▶ EXERCISE TASK
Copy out each line in the records below that contains the string "left".

◆ ◆ ◆ ◆ ◆

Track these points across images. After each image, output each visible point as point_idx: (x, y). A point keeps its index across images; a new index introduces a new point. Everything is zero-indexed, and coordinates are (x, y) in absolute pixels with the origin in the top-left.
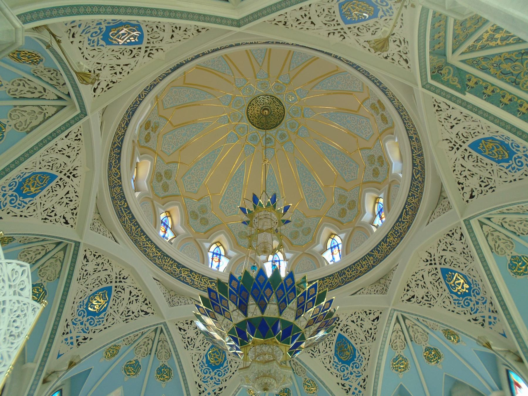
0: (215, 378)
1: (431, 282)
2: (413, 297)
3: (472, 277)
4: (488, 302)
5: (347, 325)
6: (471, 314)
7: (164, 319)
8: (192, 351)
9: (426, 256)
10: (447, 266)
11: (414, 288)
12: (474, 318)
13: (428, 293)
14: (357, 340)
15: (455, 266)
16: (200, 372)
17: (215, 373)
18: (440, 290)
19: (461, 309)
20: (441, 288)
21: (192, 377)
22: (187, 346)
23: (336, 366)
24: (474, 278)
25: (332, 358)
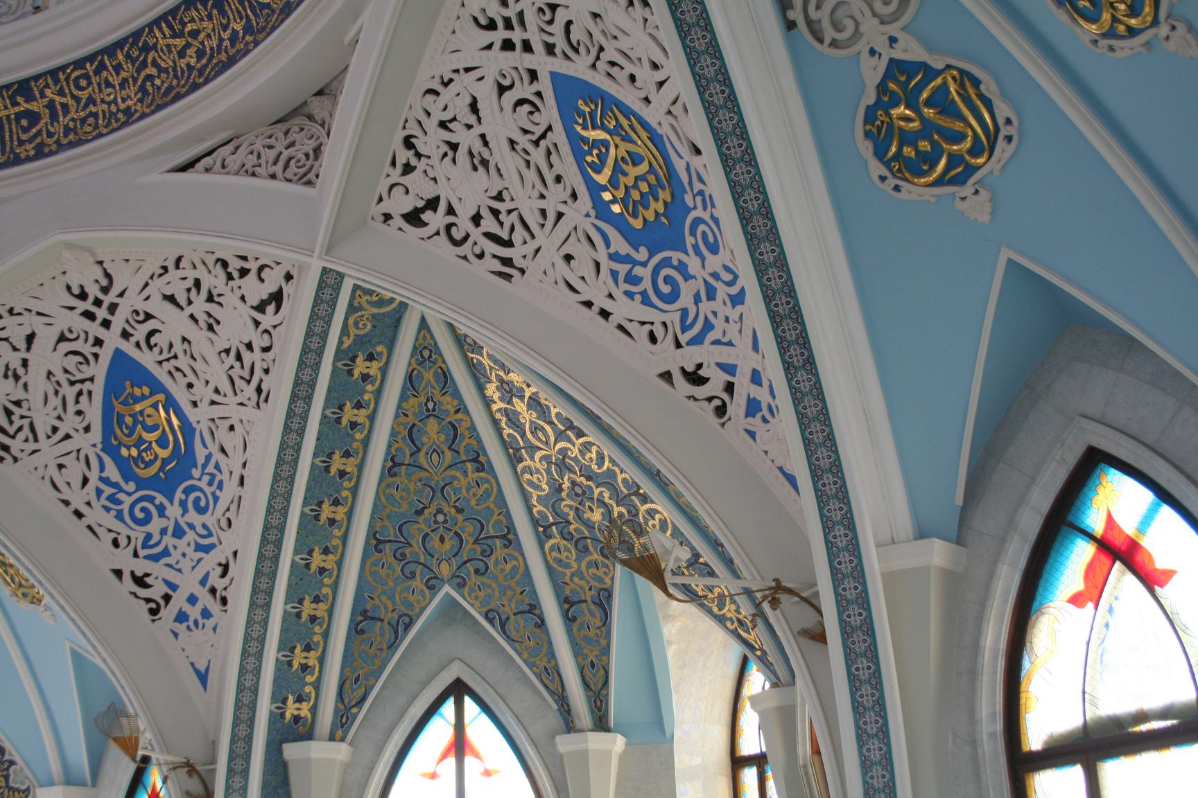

◆ ◆ ◆ ◆ ◆

▶ TASK ANSWER
Track these points across images. After each image, output each visible point as point_idx: (x, y). A point keeps its index across images; a new index introduces a new point. Everything is zero-indexed, and coordinates are (x, y) in absolute pixels with the origin in the top-left.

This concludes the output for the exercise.